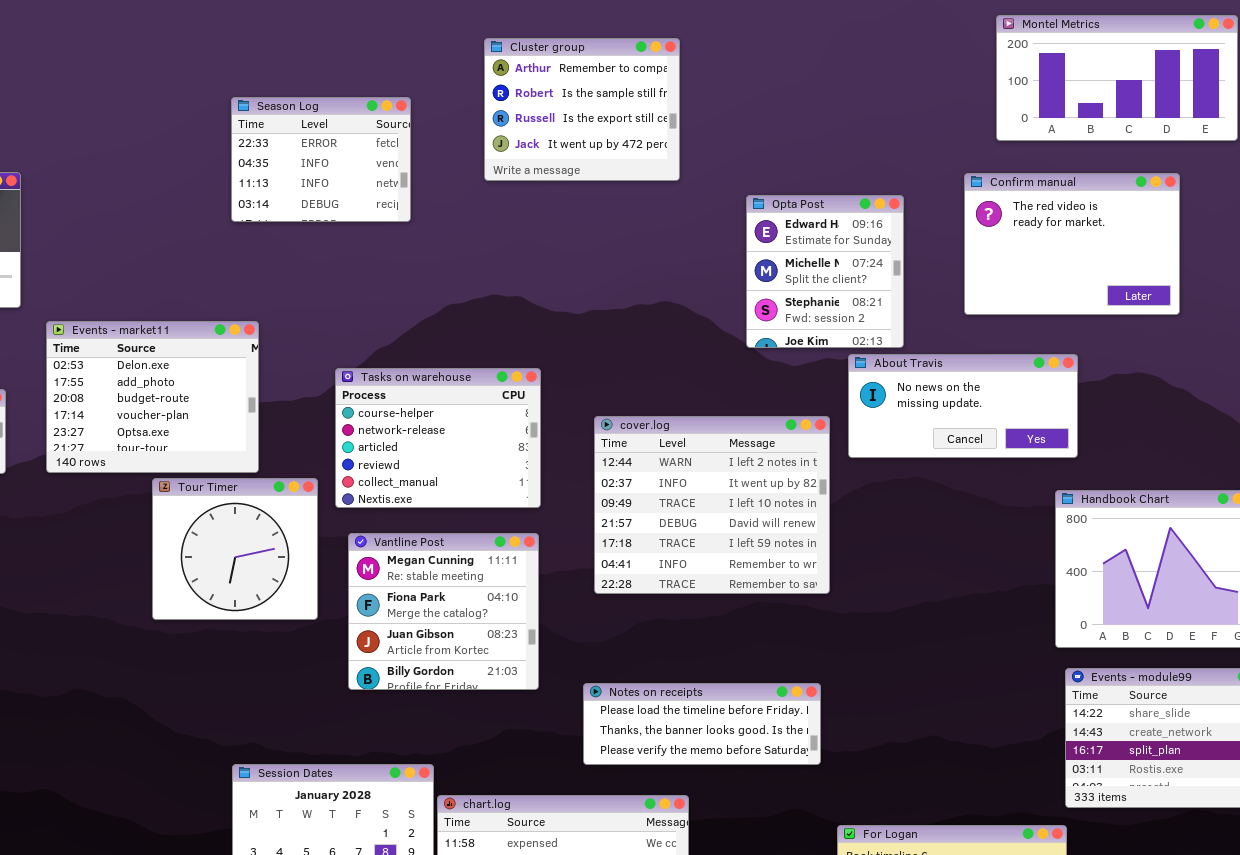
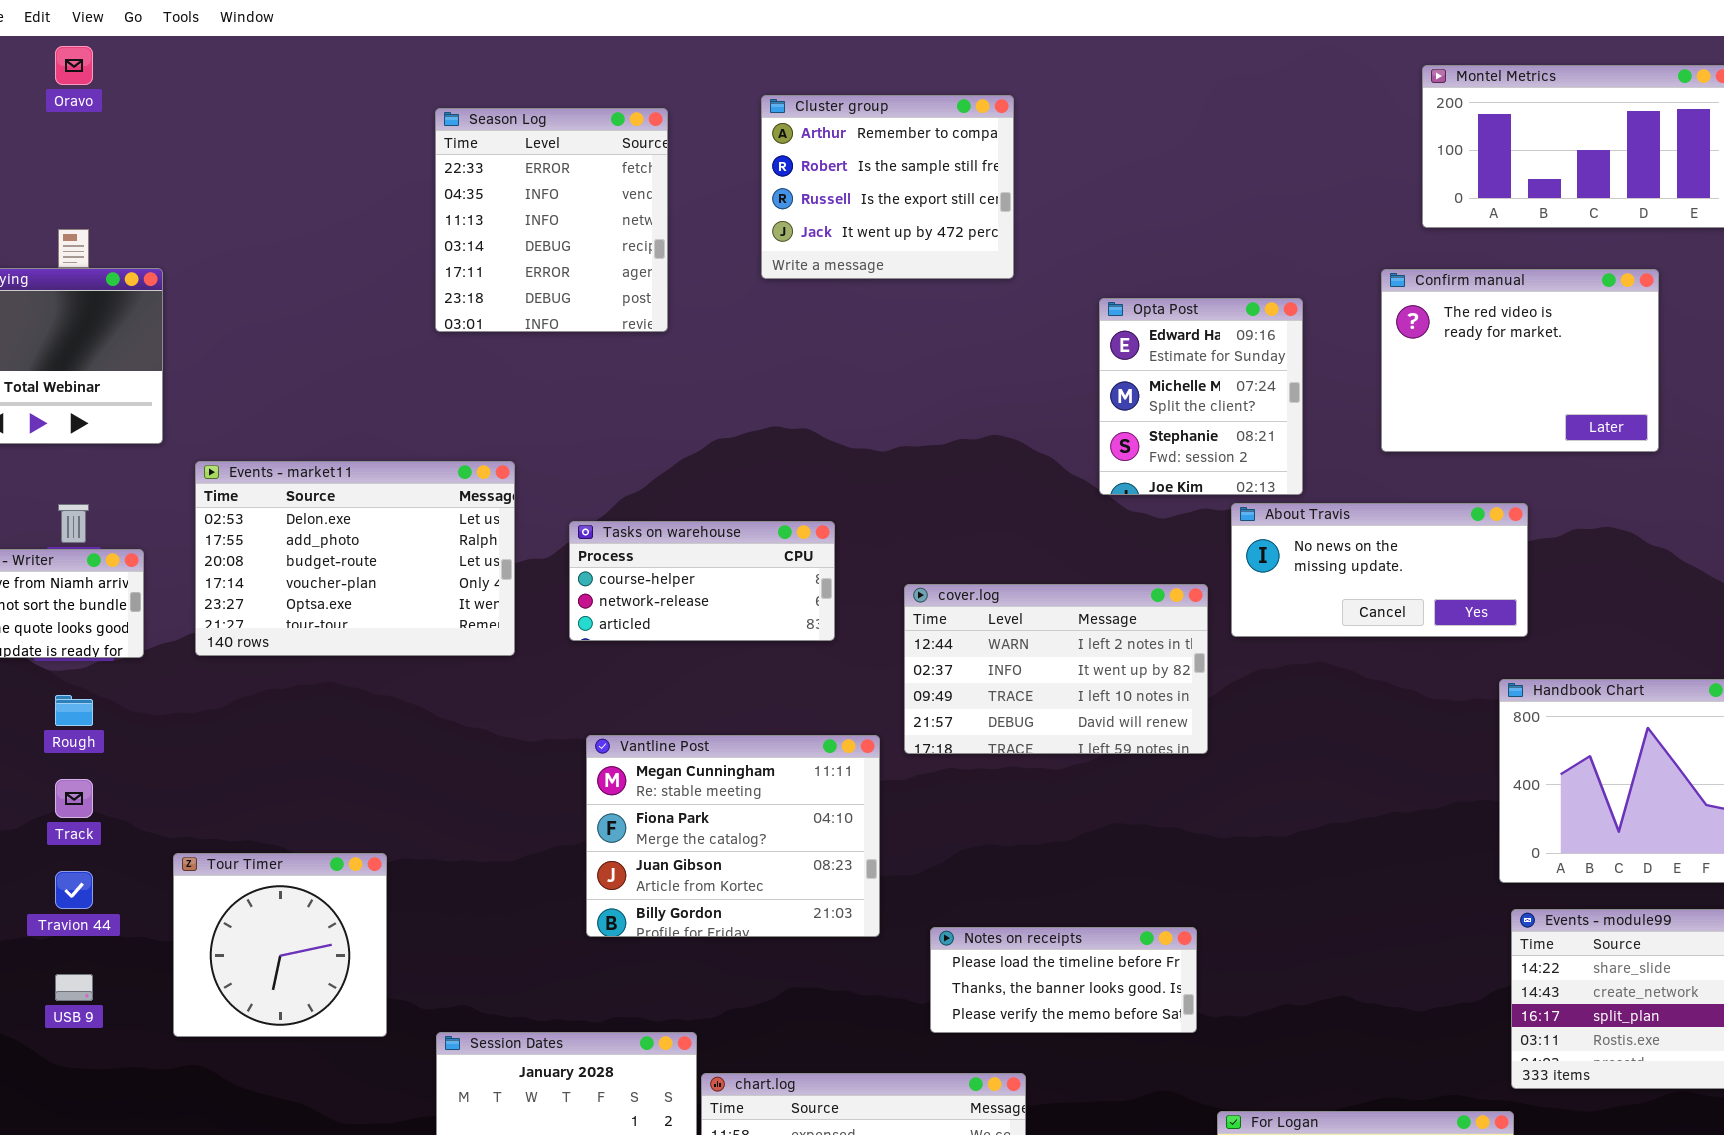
Season Log: [231,97,411,222] -> [435,108,668,332], resized
Events - market11: [46,321,259,473] -> [195,461,515,656], resized
Tasks on warehouse: [335,368,541,508] -> [569,521,835,641], resized
cover.log: [594,416,830,594] -> [904,584,1208,754], resized
Tour Timer: [152,478,318,620] -> [173,853,387,1037], moved
Vantline Post: [348,533,539,690] -> [586,735,880,937], resized
Notes on receipts: [583,683,821,765] -> [930,927,1197,1033], resized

▶ [WORK ITEM]: Output every entry exactly, leaving out pictures.

▶ [SOLUTION TO THIS EXERCISE]:
Season Log: [231,97,411,222] -> [435,108,668,332], resized
Events - market11: [46,321,259,473] -> [195,461,515,656], resized
Tasks on warehouse: [335,368,541,508] -> [569,521,835,641], resized
cover.log: [594,416,830,594] -> [904,584,1208,754], resized
Tour Timer: [152,478,318,620] -> [173,853,387,1037], moved
Vantline Post: [348,533,539,690] -> [586,735,880,937], resized
Notes on receipts: [583,683,821,765] -> [930,927,1197,1033], resized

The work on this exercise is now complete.